Task description |
Because the material must match the original, reproduce every line of it exactly.

Recorded data |
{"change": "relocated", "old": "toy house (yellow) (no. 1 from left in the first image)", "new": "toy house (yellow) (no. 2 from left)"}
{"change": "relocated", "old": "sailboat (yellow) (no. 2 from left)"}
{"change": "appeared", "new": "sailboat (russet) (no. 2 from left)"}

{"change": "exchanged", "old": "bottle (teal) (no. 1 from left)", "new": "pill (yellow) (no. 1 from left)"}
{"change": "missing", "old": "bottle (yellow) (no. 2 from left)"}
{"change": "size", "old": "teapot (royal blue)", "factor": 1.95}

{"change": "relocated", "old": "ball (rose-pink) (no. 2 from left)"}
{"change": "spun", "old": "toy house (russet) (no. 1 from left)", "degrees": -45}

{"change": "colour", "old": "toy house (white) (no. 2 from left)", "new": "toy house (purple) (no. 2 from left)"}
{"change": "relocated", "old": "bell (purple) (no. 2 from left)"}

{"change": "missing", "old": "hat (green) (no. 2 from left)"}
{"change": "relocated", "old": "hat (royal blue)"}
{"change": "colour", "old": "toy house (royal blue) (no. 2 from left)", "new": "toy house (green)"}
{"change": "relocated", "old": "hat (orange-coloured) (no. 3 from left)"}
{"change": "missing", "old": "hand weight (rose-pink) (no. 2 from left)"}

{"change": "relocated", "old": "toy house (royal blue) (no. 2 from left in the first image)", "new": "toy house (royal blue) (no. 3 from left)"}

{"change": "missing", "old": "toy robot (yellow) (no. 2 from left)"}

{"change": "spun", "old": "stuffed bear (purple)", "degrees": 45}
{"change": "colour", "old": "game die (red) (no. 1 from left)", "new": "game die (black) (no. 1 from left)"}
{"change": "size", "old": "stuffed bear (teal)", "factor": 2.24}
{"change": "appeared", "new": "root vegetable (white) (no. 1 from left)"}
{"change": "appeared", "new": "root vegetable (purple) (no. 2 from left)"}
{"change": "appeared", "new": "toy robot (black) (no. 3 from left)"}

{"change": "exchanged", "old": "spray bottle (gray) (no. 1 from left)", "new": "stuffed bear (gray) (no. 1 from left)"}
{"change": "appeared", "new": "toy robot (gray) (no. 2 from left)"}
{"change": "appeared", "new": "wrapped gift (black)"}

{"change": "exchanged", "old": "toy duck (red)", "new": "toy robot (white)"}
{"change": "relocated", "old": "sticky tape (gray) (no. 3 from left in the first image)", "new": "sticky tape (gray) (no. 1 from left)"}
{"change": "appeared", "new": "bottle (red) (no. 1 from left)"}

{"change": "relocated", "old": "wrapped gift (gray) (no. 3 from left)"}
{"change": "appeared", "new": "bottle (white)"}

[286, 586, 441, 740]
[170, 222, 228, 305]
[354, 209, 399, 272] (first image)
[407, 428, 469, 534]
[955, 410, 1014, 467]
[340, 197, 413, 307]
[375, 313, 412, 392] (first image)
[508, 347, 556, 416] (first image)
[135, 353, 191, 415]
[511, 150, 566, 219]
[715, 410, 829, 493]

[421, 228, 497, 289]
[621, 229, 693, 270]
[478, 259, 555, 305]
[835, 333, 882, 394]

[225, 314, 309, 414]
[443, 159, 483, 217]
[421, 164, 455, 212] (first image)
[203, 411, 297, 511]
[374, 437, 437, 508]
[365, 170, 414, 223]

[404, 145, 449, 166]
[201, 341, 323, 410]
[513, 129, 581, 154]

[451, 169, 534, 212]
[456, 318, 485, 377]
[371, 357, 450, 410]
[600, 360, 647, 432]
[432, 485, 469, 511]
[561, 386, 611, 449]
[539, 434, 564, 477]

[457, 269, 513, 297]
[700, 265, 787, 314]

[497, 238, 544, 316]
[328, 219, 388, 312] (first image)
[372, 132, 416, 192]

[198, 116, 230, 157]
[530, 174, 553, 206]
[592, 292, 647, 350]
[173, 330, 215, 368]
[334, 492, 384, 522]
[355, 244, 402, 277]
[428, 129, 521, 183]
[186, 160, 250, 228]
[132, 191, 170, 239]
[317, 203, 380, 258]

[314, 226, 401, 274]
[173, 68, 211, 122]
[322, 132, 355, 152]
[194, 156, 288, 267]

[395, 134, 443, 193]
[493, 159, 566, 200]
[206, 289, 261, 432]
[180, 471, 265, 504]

Solution to this task |
{"change": "relocated", "old": "toy house (yellow) (no. 1 from left in the first image)", "new": "toy house (yellow) (no. 2 from left)"}
{"change": "relocated", "old": "sailboat (yellow) (no. 2 from left)"}
{"change": "appeared", "new": "sailboat (russet) (no. 2 from left)"}

{"change": "exchanged", "old": "bottle (teal) (no. 1 from left)", "new": "pill (yellow) (no. 1 from left)"}
{"change": "missing", "old": "bottle (yellow) (no. 2 from left)"}
{"change": "size", "old": "teapot (royal blue)", "factor": 1.95}

{"change": "relocated", "old": "ball (rose-pink) (no. 2 from left)"}
{"change": "spun", "old": "toy house (russet) (no. 1 from left)", "degrees": -45}

{"change": "colour", "old": "toy house (white) (no. 2 from left)", "new": "toy house (purple) (no. 2 from left)"}
{"change": "relocated", "old": "bell (purple) (no. 2 from left)"}

{"change": "missing", "old": "hat (green) (no. 2 from left)"}
{"change": "relocated", "old": "hat (royal blue)"}
{"change": "colour", "old": "toy house (royal blue) (no. 2 from left)", "new": "toy house (green)"}
{"change": "relocated", "old": "hat (orange-coloured) (no. 3 from left)"}
{"change": "missing", "old": "hand weight (rose-pink) (no. 2 from left)"}

{"change": "relocated", "old": "toy house (royal blue) (no. 2 from left in the first image)", "new": "toy house (royal blue) (no. 3 from left)"}

{"change": "missing", "old": "toy robot (yellow) (no. 2 from left)"}

{"change": "spun", "old": "stuffed bear (purple)", "degrees": 45}
{"change": "colour", "old": "game die (red) (no. 1 from left)", "new": "game die (black) (no. 1 from left)"}
{"change": "size", "old": "stuffed bear (teal)", "factor": 2.24}
{"change": "appeared", "new": "root vegetable (white) (no. 1 from left)"}
{"change": "appeared", "new": "root vegetable (purple) (no. 2 from left)"}
{"change": "appeared", "new": "toy robot (black) (no. 3 from left)"}

{"change": "exchanged", "old": "spray bottle (gray) (no. 1 from left)", "new": "stuffed bear (gray) (no. 1 from left)"}
{"change": "appeared", "new": "toy robot (gray) (no. 2 from left)"}
{"change": "appeared", "new": "wrapped gift (black)"}

{"change": "exchanged", "old": "toy duck (red)", "new": "toy robot (white)"}
{"change": "relocated", "old": "sticky tape (gray) (no. 3 from left in the first image)", "new": "sticky tape (gray) (no. 1 from left)"}
{"change": "appeared", "new": "bottle (red) (no. 1 from left)"}

{"change": "relocated", "old": "wrapped gift (gray) (no. 3 from left)"}
{"change": "appeared", "new": "bottle (white)"}

[286, 586, 441, 740]
[170, 222, 228, 305]
[354, 209, 399, 272] (first image)
[407, 428, 469, 534]
[955, 410, 1014, 467]
[340, 197, 413, 307]
[375, 313, 412, 392] (first image)
[508, 347, 556, 416] (first image)
[135, 353, 191, 415]
[511, 150, 566, 219]
[715, 410, 829, 493]

[421, 228, 497, 289]
[621, 229, 693, 270]
[478, 259, 555, 305]
[835, 333, 882, 394]

[225, 314, 309, 414]
[443, 159, 483, 217]
[421, 164, 455, 212] (first image)
[203, 411, 297, 511]
[374, 437, 437, 508]
[365, 170, 414, 223]

[404, 145, 449, 166]
[201, 341, 323, 410]
[513, 129, 581, 154]

[451, 169, 534, 212]
[456, 318, 485, 377]
[371, 357, 450, 410]
[600, 360, 647, 432]
[432, 485, 469, 511]
[561, 386, 611, 449]
[539, 434, 564, 477]

[457, 269, 513, 297]
[700, 265, 787, 314]

[497, 238, 544, 316]
[328, 219, 388, 312] (first image)
[372, 132, 416, 192]

[198, 116, 230, 157]
[530, 174, 553, 206]
[592, 292, 647, 350]
[173, 330, 215, 368]
[334, 492, 384, 522]
[355, 244, 402, 277]
[428, 129, 521, 183]
[186, 160, 250, 228]
[132, 191, 170, 239]
[317, 203, 380, 258]

[314, 226, 401, 274]
[173, 68, 211, 122]
[322, 132, 355, 152]
[194, 156, 288, 267]

[395, 134, 443, 193]
[493, 159, 566, 200]
[206, 289, 261, 432]
[180, 471, 265, 504]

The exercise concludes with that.